══ RECORDS SHOWN ══
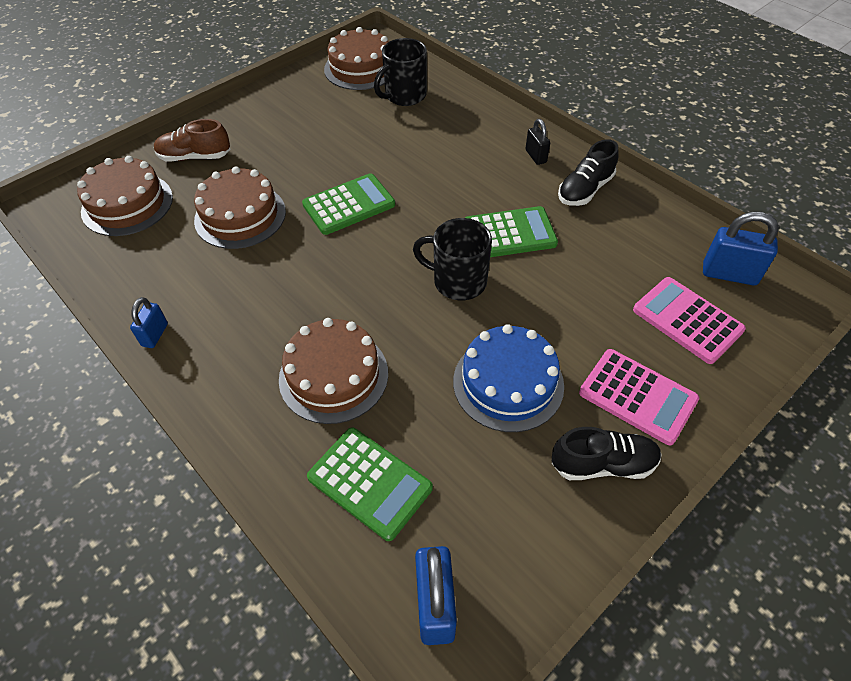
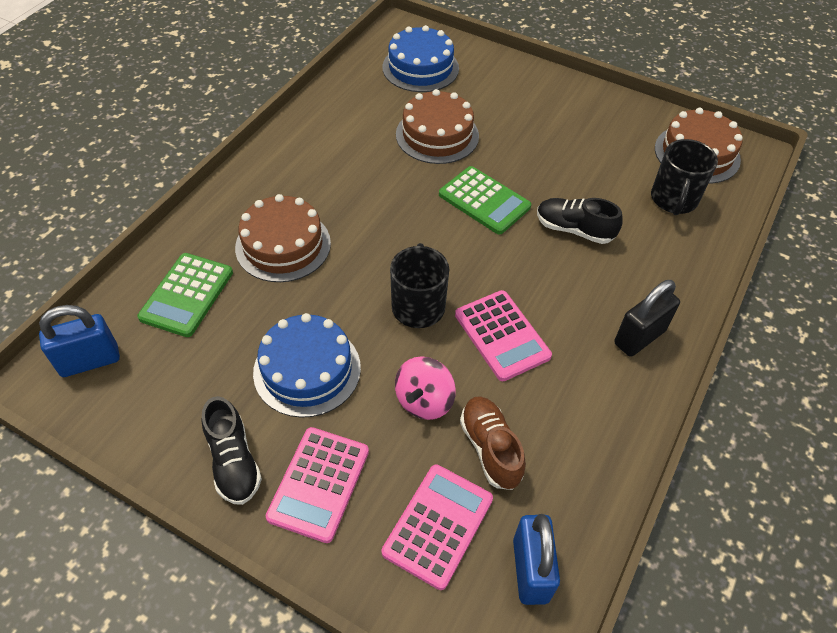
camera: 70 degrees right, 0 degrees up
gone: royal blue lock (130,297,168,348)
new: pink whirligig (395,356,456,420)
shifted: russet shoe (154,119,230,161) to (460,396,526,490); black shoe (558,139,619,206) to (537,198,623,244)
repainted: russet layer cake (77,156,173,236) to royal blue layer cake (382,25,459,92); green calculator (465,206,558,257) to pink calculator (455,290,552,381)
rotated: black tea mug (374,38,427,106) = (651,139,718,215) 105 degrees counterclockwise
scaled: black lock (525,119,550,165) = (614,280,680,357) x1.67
═══
## TO DO
Please return all of the entries word for word, excluding the pictures.

## RESPONSE AREA
camera: 70 degrees right, 0 degrees up
gone: royal blue lock (130,297,168,348)
new: pink whirligig (395,356,456,420)
shifted: russet shoe (154,119,230,161) to (460,396,526,490); black shoe (558,139,619,206) to (537,198,623,244)
repainted: russet layer cake (77,156,173,236) to royal blue layer cake (382,25,459,92); green calculator (465,206,558,257) to pink calculator (455,290,552,381)
rotated: black tea mug (374,38,427,106) = (651,139,718,215) 105 degrees counterclockwise
scaled: black lock (525,119,550,165) = (614,280,680,357) x1.67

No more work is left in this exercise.